[Modification records]
——————

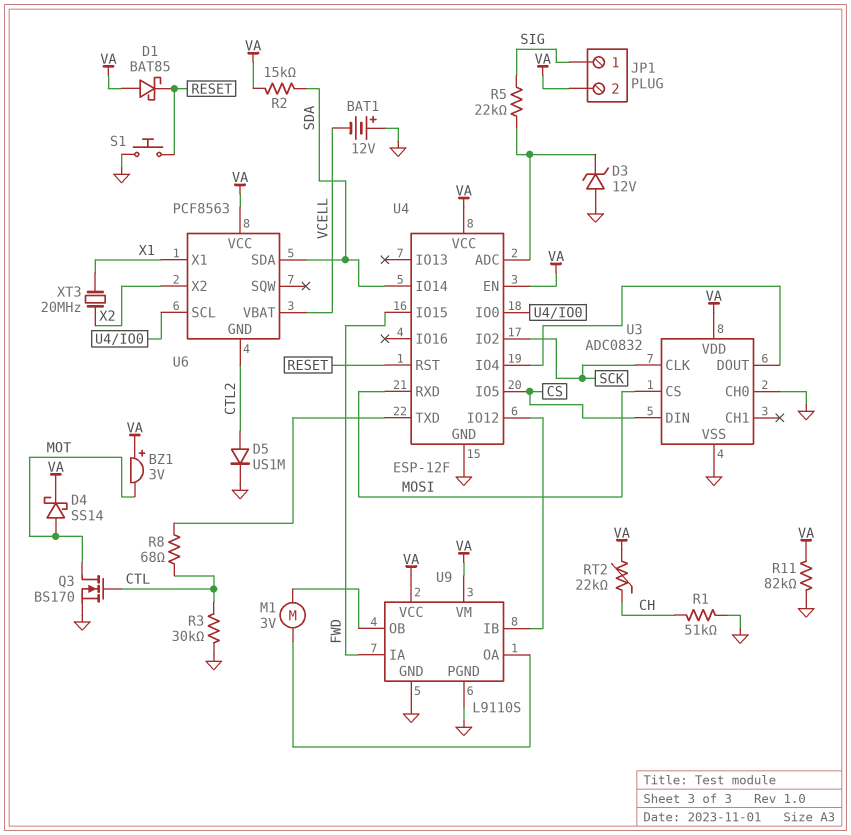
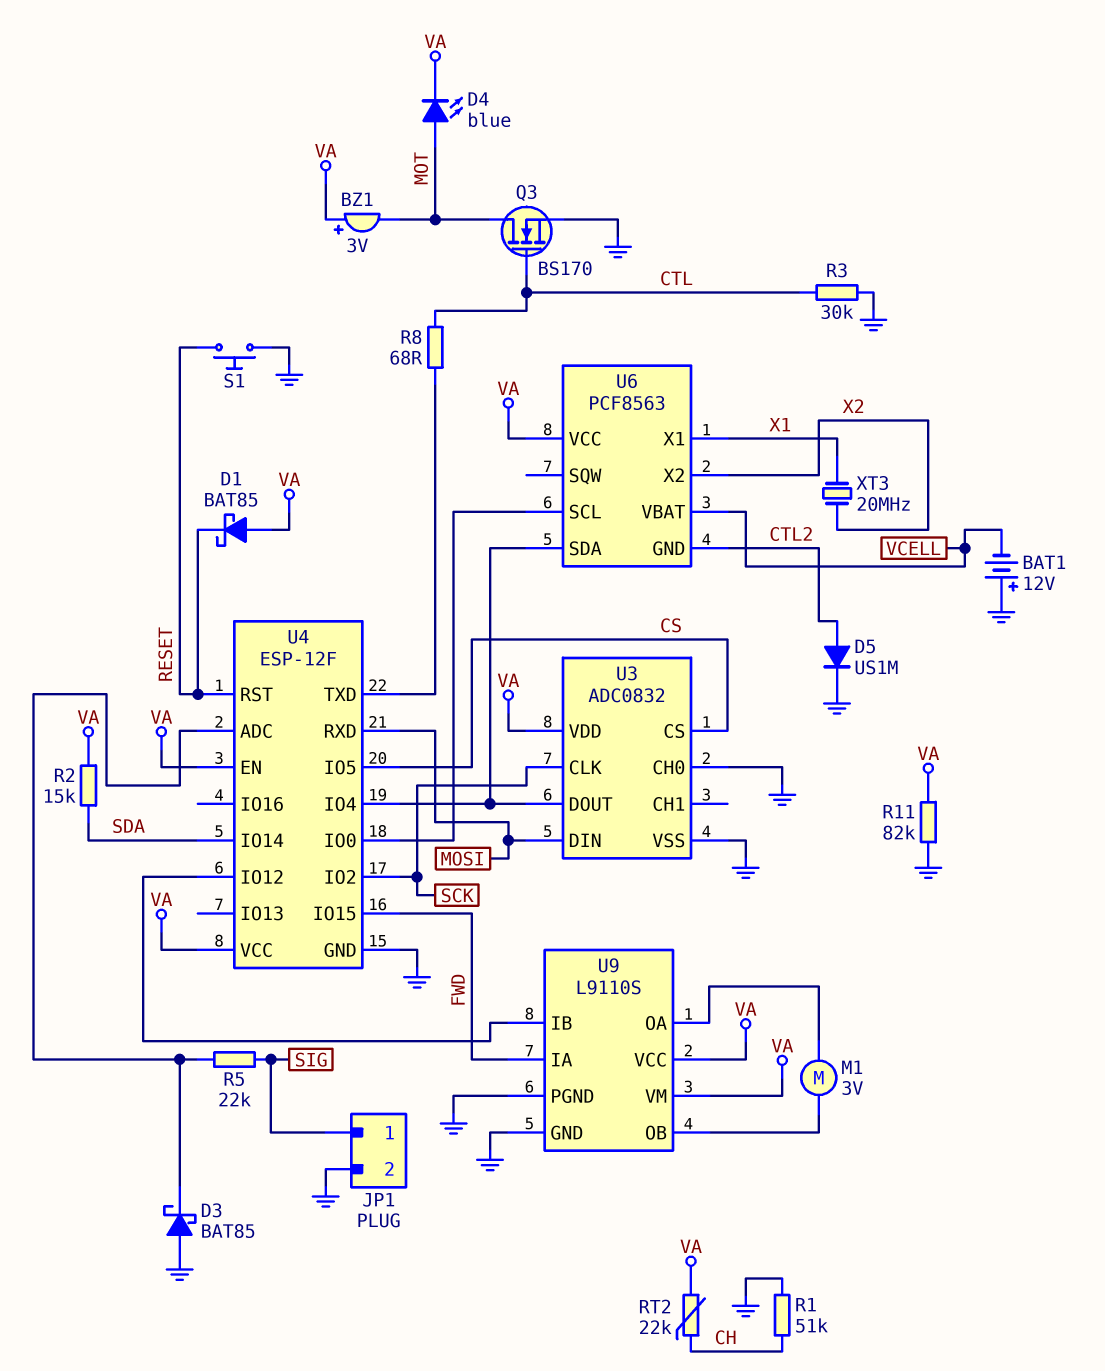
D3: zener 12V (A GND, K U4/ADC) -> schottky BAT85 (A GND, K U4/ADC)
D4: schottky SS14 (A MOT, K VA) -> LED blue (A MOT, K VA)
JP1 pin 2: VA -> GND
U3 pin CS: MOSI -> CS
U3 pin DIN: CS -> MOSI
U6 pin SDA: SDA -> U3/DOUT

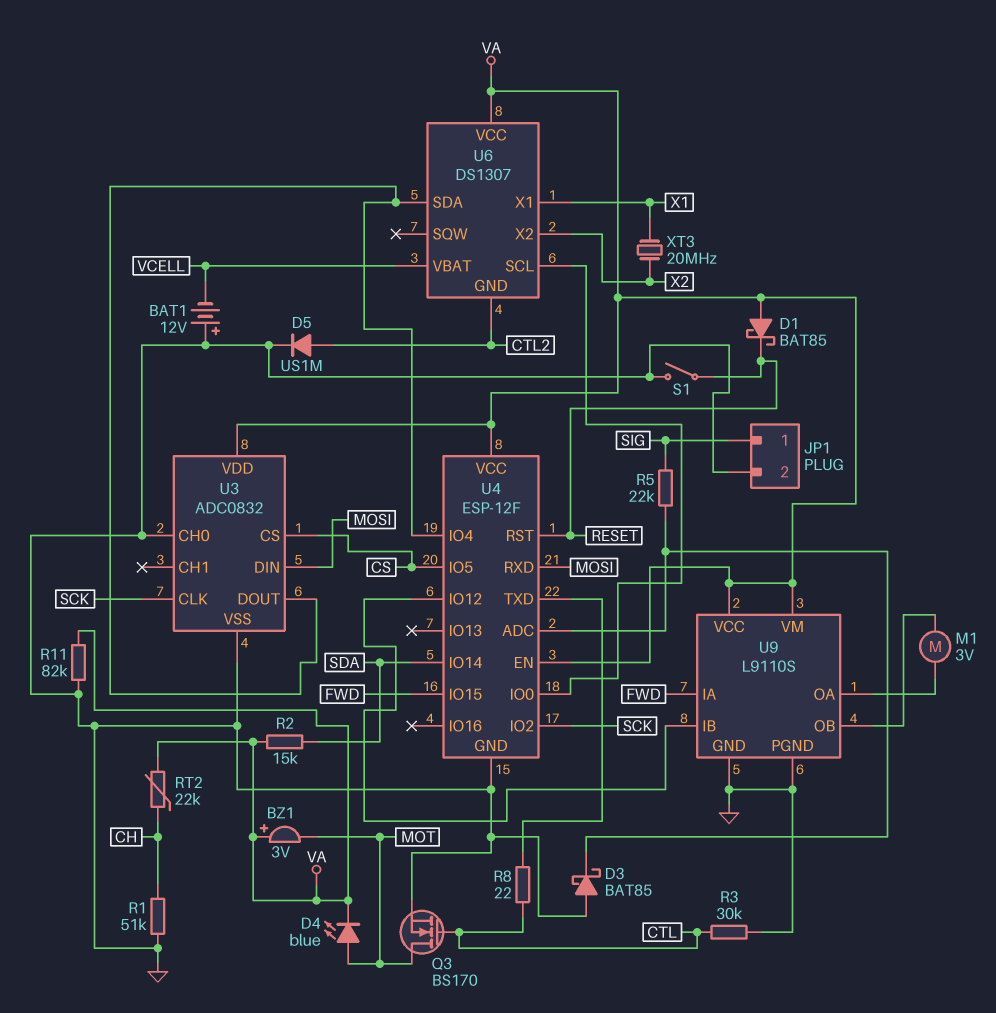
R8: 68 (CTL, U4/TXD) -> 22 (CTL, U4/TXD)
S1: button (GND, RESET) -> switch (GND, RESET)
U6: PCF8563 -> DS1307

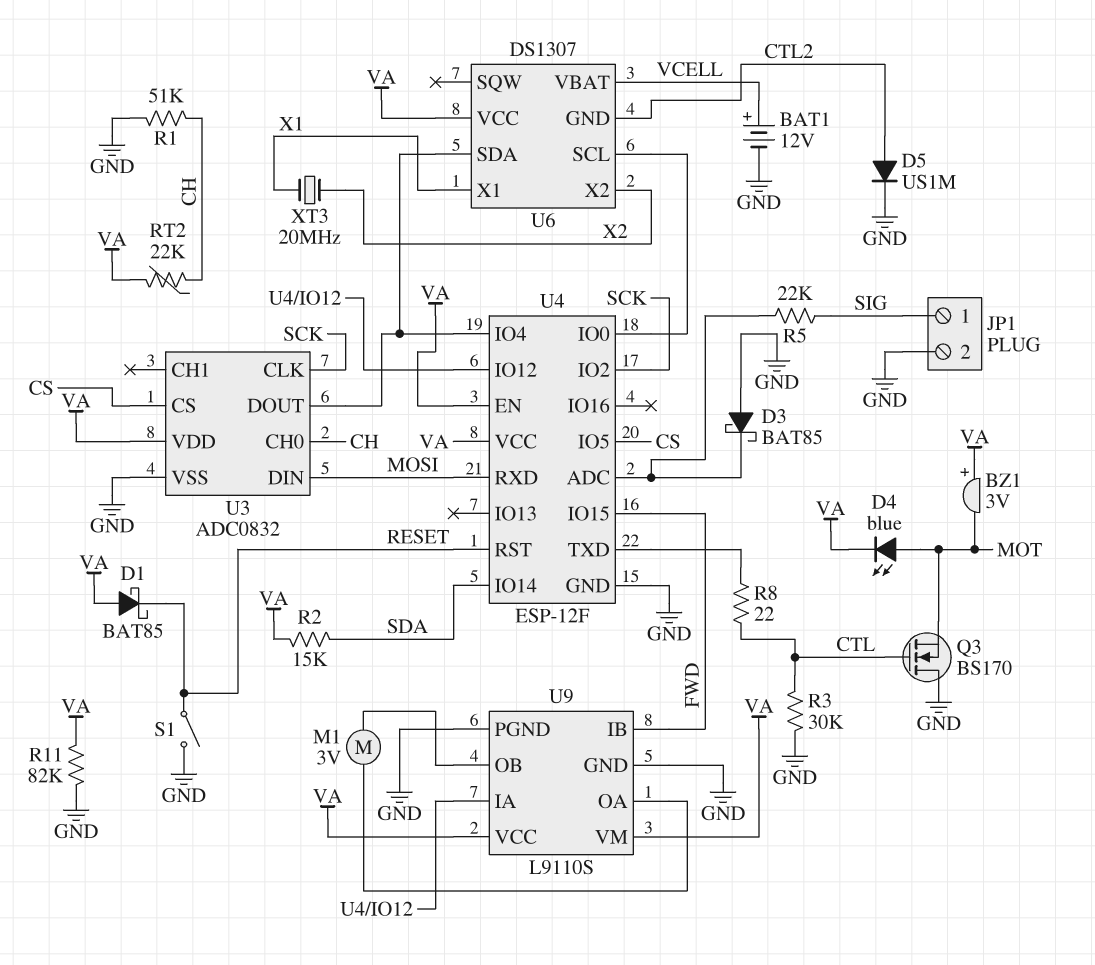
BAT1: 12V (plus GND, minus VCELL) -> 12V (plus VCELL, minus GND)
Q3: NMOS BS170 (G CTL, D MOT, S GND) -> NMOS BS170 (G CTL, D GND, S MOT)
U3 pin CH0: GND -> CH
U9 pin IA: FWD -> U4/IO12
U9 pin IB: U4/IO12 -> FWD

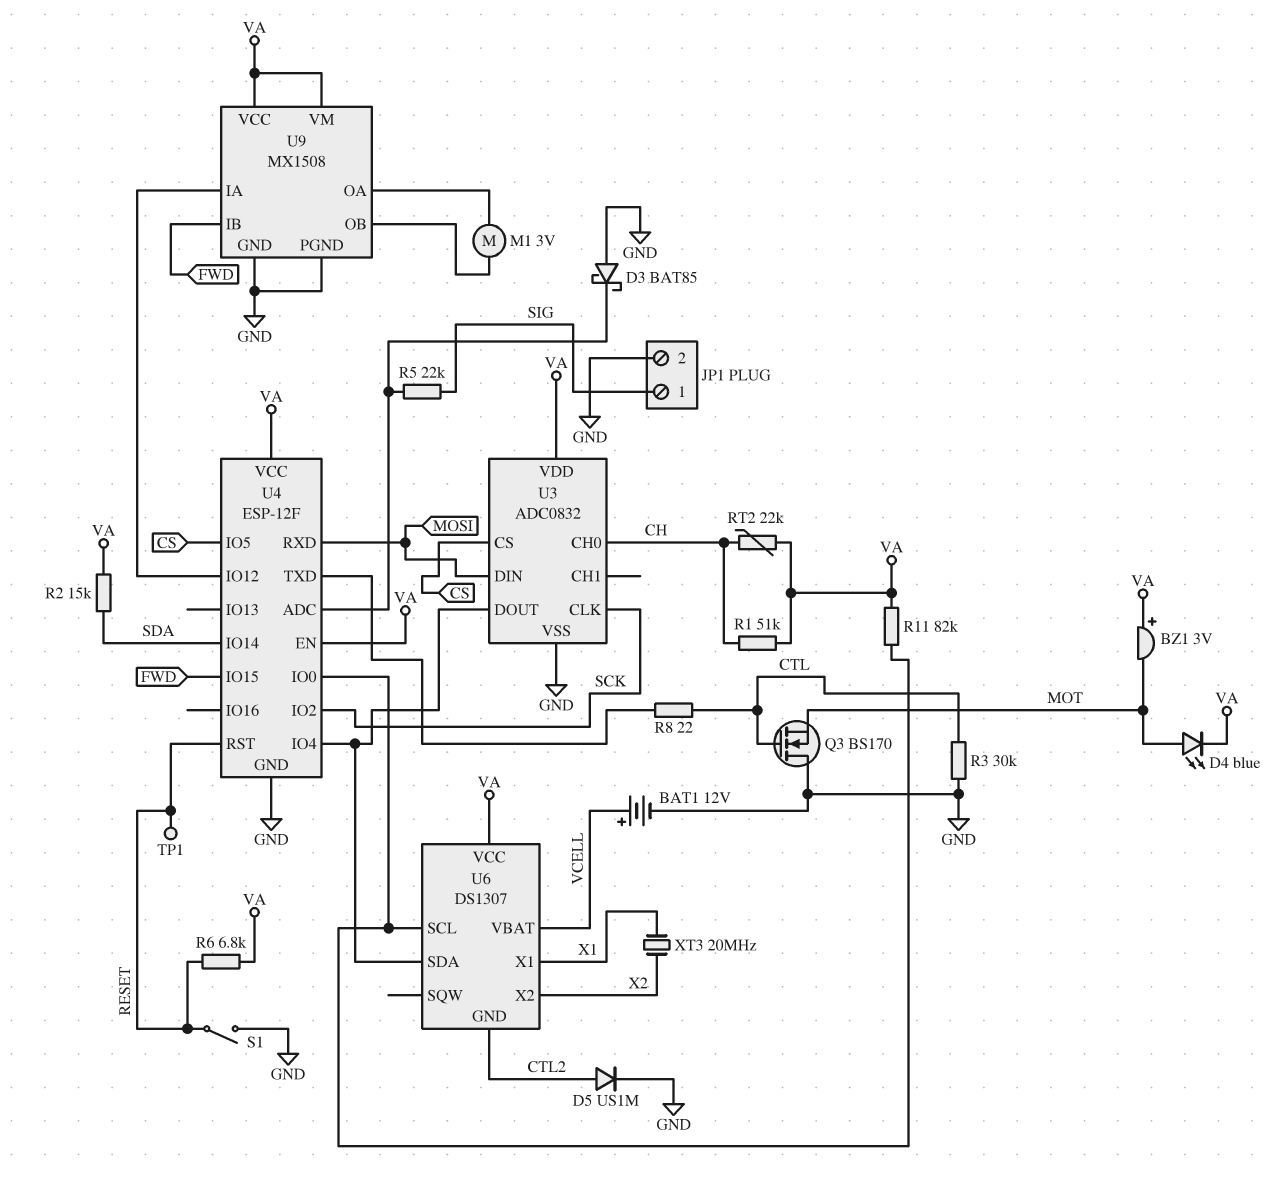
D1: schottky BAT85 (A VA, K RESET) -> none
R1: 51k (CH, GND) -> 51k (CH, VA)
R6: none -> 6.8k (RESET, VA)
R11: 82k (GND, VA) -> 82k (U4/IO0, VA)
TP1: none -> test point (RESET)
U9: L9110S -> MX1508

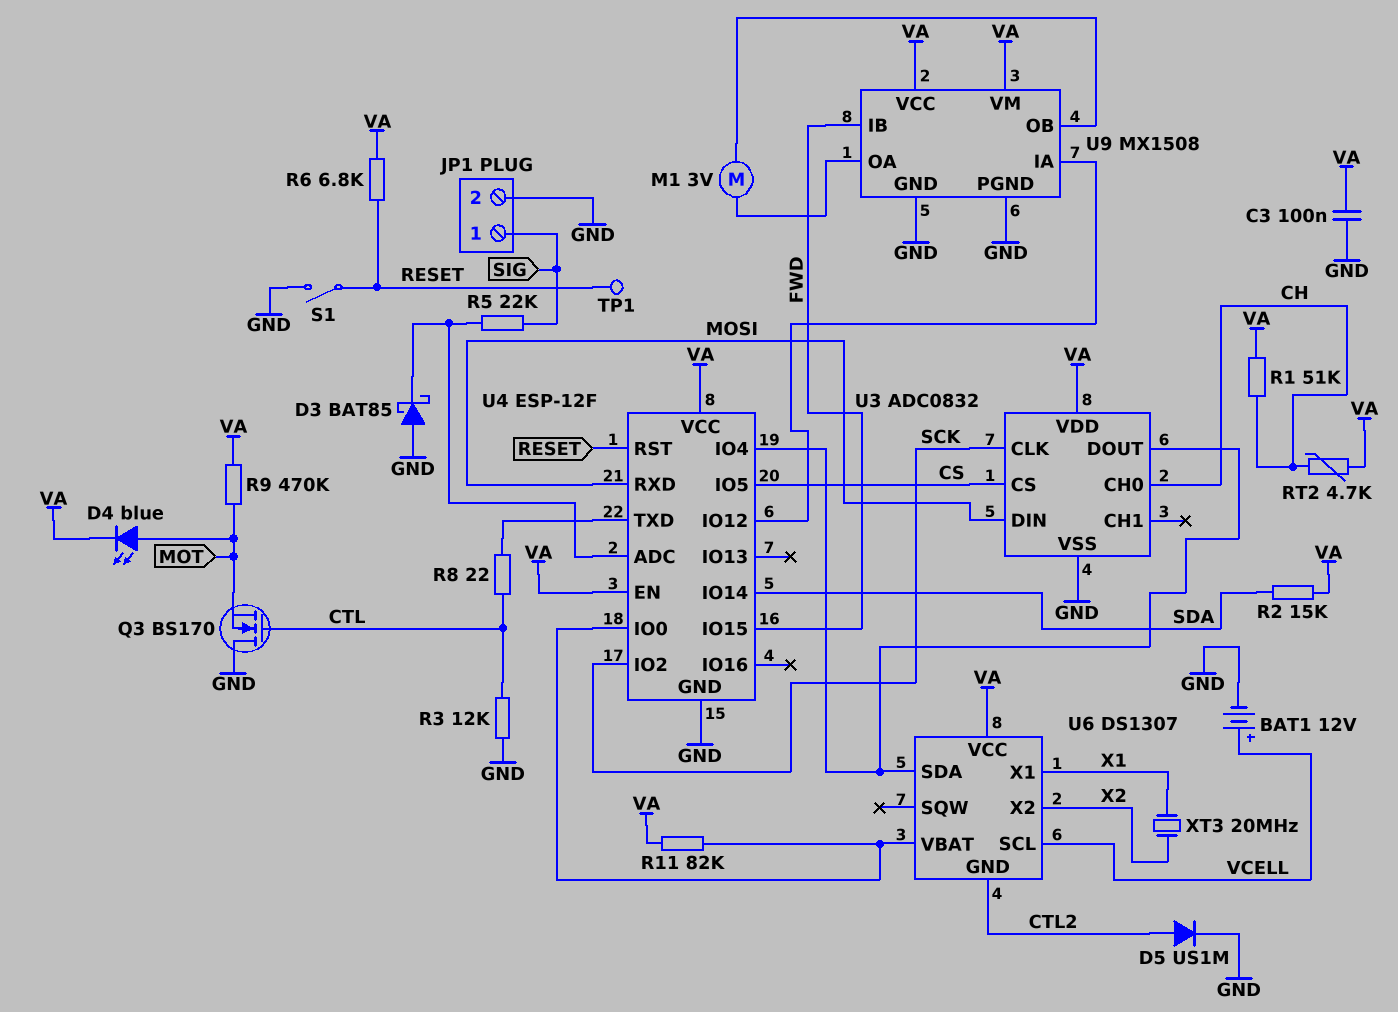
BZ1: buzzer 3V (plus VA, minus MOT) -> none
C3: none -> 100nF (GND, VA)
R3: 30k (CTL, GND) -> 12k (CTL, GND)
R9: none -> 470k (MOT, VA)
RT2: 22k (CH, VA) -> 4.7k (CH, VA)
U6 pin SCL: U4/IO0 -> VCELL
U6 pin VBAT: VCELL -> U4/IO0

——————

- ABOUT THIS EXERCISE: Each line above where the word "VCELL" occurs should be copied out.

- RESPONSE FOR THIS EXERCISE:
BAT1: 12V (plus GND, minus VCELL) -> 12V (plus VCELL, minus GND)
U6 pin SCL: U4/IO0 -> VCELL
U6 pin VBAT: VCELL -> U4/IO0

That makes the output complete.